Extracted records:
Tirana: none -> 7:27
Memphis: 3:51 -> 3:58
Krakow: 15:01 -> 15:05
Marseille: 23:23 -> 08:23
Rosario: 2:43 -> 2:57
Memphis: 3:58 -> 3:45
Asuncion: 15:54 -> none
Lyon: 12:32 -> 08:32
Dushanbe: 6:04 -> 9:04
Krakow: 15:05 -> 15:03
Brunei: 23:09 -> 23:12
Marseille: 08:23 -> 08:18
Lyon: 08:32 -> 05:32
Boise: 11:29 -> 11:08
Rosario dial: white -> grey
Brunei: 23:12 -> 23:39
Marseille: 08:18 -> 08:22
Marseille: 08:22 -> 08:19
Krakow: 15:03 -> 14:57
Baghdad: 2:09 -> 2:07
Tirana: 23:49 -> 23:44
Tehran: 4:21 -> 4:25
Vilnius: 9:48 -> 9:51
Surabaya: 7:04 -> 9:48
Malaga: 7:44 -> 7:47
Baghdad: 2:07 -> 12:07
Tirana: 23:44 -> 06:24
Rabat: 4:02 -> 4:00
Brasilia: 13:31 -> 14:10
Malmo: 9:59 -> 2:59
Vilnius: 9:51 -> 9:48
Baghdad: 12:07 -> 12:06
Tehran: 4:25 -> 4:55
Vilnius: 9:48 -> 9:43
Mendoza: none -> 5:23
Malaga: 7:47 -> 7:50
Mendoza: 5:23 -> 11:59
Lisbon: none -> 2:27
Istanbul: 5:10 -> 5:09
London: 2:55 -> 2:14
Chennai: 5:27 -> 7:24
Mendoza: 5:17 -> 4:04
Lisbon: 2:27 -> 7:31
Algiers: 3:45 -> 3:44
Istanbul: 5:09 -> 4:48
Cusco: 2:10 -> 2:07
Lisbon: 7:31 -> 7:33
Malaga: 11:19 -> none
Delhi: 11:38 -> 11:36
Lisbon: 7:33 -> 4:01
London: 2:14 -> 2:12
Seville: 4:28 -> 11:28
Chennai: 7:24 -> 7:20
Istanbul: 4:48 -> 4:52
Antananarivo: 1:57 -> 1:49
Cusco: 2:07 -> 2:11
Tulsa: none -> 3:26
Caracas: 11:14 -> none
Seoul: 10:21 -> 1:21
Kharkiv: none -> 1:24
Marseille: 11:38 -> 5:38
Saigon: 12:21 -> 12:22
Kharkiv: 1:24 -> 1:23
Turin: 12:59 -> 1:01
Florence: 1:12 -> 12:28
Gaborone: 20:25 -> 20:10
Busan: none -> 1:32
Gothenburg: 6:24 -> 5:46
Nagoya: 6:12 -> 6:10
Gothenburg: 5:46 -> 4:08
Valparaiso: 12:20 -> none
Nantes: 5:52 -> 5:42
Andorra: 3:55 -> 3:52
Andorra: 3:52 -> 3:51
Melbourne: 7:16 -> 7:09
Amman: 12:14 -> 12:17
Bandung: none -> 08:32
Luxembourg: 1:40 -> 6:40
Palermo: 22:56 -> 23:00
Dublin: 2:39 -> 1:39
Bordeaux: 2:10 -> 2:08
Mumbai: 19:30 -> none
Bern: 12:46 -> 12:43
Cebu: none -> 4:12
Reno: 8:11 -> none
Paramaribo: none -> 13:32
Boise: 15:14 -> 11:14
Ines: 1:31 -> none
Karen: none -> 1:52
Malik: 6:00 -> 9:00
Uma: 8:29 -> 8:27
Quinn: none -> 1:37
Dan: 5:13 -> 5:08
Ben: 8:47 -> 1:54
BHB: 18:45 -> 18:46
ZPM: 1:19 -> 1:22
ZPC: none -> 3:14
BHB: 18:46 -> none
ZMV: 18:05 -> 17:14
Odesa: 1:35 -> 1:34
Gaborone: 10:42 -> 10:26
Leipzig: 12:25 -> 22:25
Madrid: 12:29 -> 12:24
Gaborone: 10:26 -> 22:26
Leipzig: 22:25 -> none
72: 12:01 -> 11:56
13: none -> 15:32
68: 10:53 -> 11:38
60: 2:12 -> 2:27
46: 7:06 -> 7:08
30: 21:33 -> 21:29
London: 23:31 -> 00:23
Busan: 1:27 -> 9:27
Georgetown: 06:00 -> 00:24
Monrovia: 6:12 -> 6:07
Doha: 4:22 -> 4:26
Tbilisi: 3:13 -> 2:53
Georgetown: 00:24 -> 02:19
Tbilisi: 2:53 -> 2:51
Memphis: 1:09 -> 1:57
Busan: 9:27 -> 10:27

* [JOB]: Can you print every line of the records above, unchanged?

* [REPLY TO THE TASK]:
Tirana: none -> 7:27
Memphis: 3:51 -> 3:58
Krakow: 15:01 -> 15:05
Marseille: 23:23 -> 08:23
Rosario: 2:43 -> 2:57
Memphis: 3:58 -> 3:45
Asuncion: 15:54 -> none
Lyon: 12:32 -> 08:32
Dushanbe: 6:04 -> 9:04
Krakow: 15:05 -> 15:03
Brunei: 23:09 -> 23:12
Marseille: 08:23 -> 08:18
Lyon: 08:32 -> 05:32
Boise: 11:29 -> 11:08
Rosario dial: white -> grey
Brunei: 23:12 -> 23:39
Marseille: 08:18 -> 08:22
Marseille: 08:22 -> 08:19
Krakow: 15:03 -> 14:57
Baghdad: 2:09 -> 2:07
Tirana: 23:49 -> 23:44
Tehran: 4:21 -> 4:25
Vilnius: 9:48 -> 9:51
Surabaya: 7:04 -> 9:48
Malaga: 7:44 -> 7:47
Baghdad: 2:07 -> 12:07
Tirana: 23:44 -> 06:24
Rabat: 4:02 -> 4:00
Brasilia: 13:31 -> 14:10
Malmo: 9:59 -> 2:59
Vilnius: 9:51 -> 9:48
Baghdad: 12:07 -> 12:06
Tehran: 4:25 -> 4:55
Vilnius: 9:48 -> 9:43
Mendoza: none -> 5:23
Malaga: 7:47 -> 7:50
Mendoza: 5:23 -> 11:59
Lisbon: none -> 2:27
Istanbul: 5:10 -> 5:09
London: 2:55 -> 2:14
Chennai: 5:27 -> 7:24
Mendoza: 5:17 -> 4:04
Lisbon: 2:27 -> 7:31
Algiers: 3:45 -> 3:44
Istanbul: 5:09 -> 4:48
Cusco: 2:10 -> 2:07
Lisbon: 7:31 -> 7:33
Malaga: 11:19 -> none
Delhi: 11:38 -> 11:36
Lisbon: 7:33 -> 4:01
London: 2:14 -> 2:12
Seville: 4:28 -> 11:28
Chennai: 7:24 -> 7:20
Istanbul: 4:48 -> 4:52
Antananarivo: 1:57 -> 1:49
Cusco: 2:07 -> 2:11
Tulsa: none -> 3:26
Caracas: 11:14 -> none
Seoul: 10:21 -> 1:21
Kharkiv: none -> 1:24
Marseille: 11:38 -> 5:38
Saigon: 12:21 -> 12:22
Kharkiv: 1:24 -> 1:23
Turin: 12:59 -> 1:01
Florence: 1:12 -> 12:28
Gaborone: 20:25 -> 20:10
Busan: none -> 1:32
Gothenburg: 6:24 -> 5:46
Nagoya: 6:12 -> 6:10
Gothenburg: 5:46 -> 4:08
Valparaiso: 12:20 -> none
Nantes: 5:52 -> 5:42
Andorra: 3:55 -> 3:52
Andorra: 3:52 -> 3:51
Melbourne: 7:16 -> 7:09
Amman: 12:14 -> 12:17
Bandung: none -> 08:32
Luxembourg: 1:40 -> 6:40
Palermo: 22:56 -> 23:00
Dublin: 2:39 -> 1:39
Bordeaux: 2:10 -> 2:08
Mumbai: 19:30 -> none
Bern: 12:46 -> 12:43
Cebu: none -> 4:12
Reno: 8:11 -> none
Paramaribo: none -> 13:32
Boise: 15:14 -> 11:14
Ines: 1:31 -> none
Karen: none -> 1:52
Malik: 6:00 -> 9:00
Uma: 8:29 -> 8:27
Quinn: none -> 1:37
Dan: 5:13 -> 5:08
Ben: 8:47 -> 1:54
BHB: 18:45 -> 18:46
ZPM: 1:19 -> 1:22
ZPC: none -> 3:14
BHB: 18:46 -> none
ZMV: 18:05 -> 17:14
Odesa: 1:35 -> 1:34
Gaborone: 10:42 -> 10:26
Leipzig: 12:25 -> 22:25
Madrid: 12:29 -> 12:24
Gaborone: 10:26 -> 22:26
Leipzig: 22:25 -> none
72: 12:01 -> 11:56
13: none -> 15:32
68: 10:53 -> 11:38
60: 2:12 -> 2:27
46: 7:06 -> 7:08
30: 21:33 -> 21:29
London: 23:31 -> 00:23
Busan: 1:27 -> 9:27
Georgetown: 06:00 -> 00:24
Monrovia: 6:12 -> 6:07
Doha: 4:22 -> 4:26
Tbilisi: 3:13 -> 2:53
Georgetown: 00:24 -> 02:19
Tbilisi: 2:53 -> 2:51
Memphis: 1:09 -> 1:57
Busan: 9:27 -> 10:27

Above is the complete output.